BRIEF:
Repeat verbatim the lines of the data below, beginning with the line containing "moved | huevo/naranja" and continuing to the end.
:: PROVIDED RECORDS ::
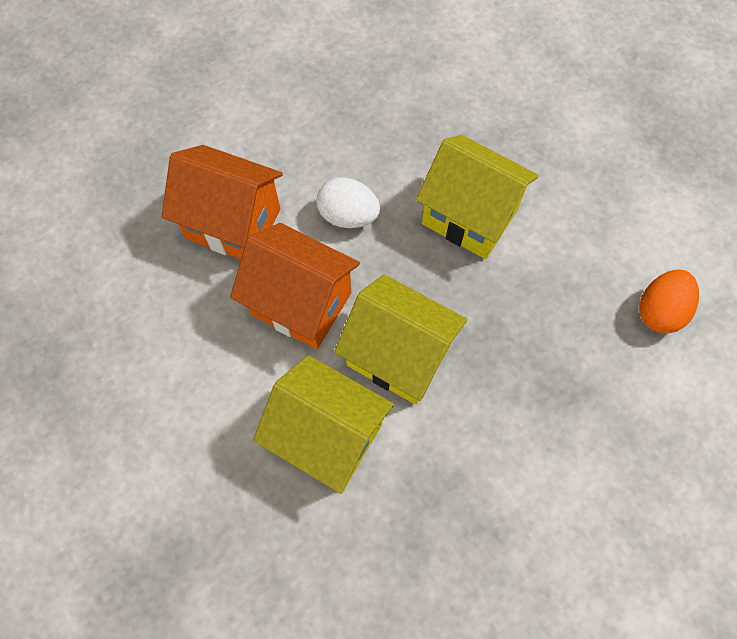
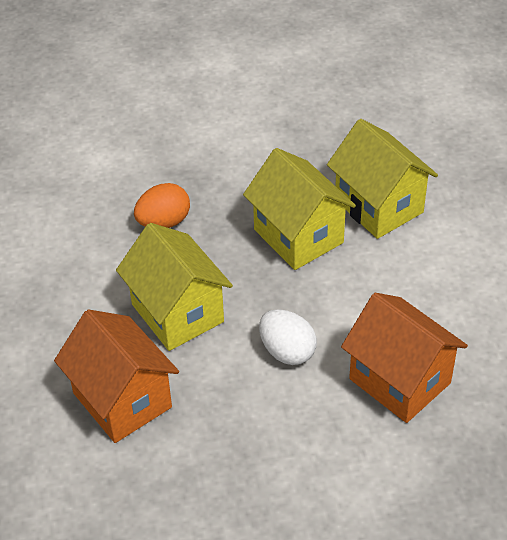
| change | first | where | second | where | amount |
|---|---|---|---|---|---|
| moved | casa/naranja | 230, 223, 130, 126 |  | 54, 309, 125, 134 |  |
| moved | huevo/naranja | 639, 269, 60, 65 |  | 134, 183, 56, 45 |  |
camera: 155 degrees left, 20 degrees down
:::
EXERCISE RESULT:
| moved | huevo/naranja | 639, 269, 60, 65 |  | 134, 183, 56, 45 |  |
camera: 155 degrees left, 20 degrees down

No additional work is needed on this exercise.